- **Given data**
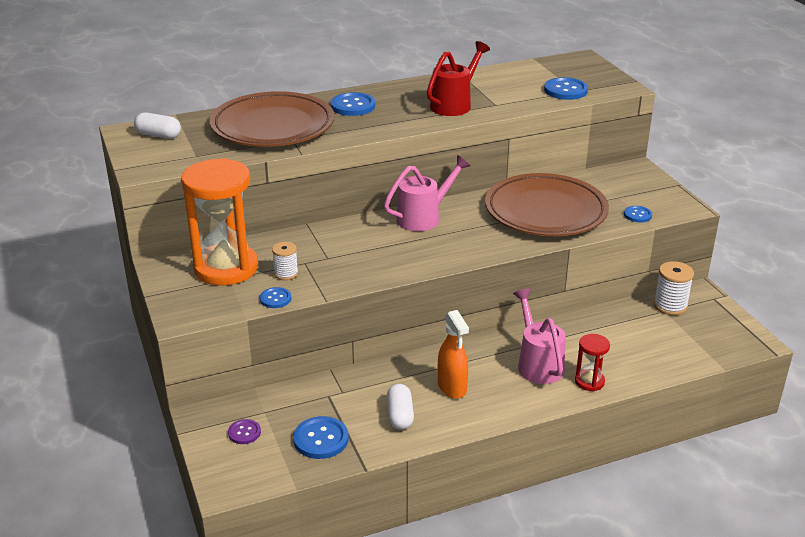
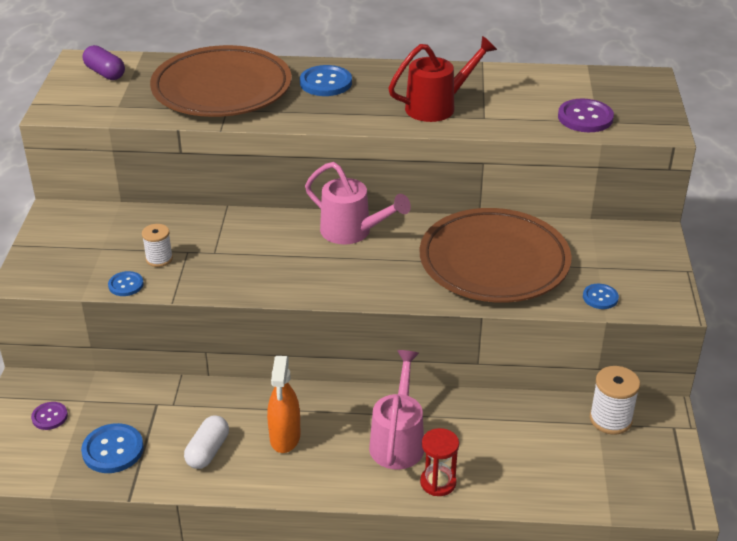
camera: 25 degrees right, 5 degrees up
(158, 135) = (105, 73): white capsule -> purple capsule
(226, 268) = (109, 235): orange hourglass -> none
(423, 217) = (352, 232): pink watering can -> pink watering can turned 45 degrees clockwise
(565, 90) = (585, 117): blue button -> purple button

- **Work order**
After reading each line of the data, give only the number of lines that include the word "degrees".

- **Response to this exercise**
2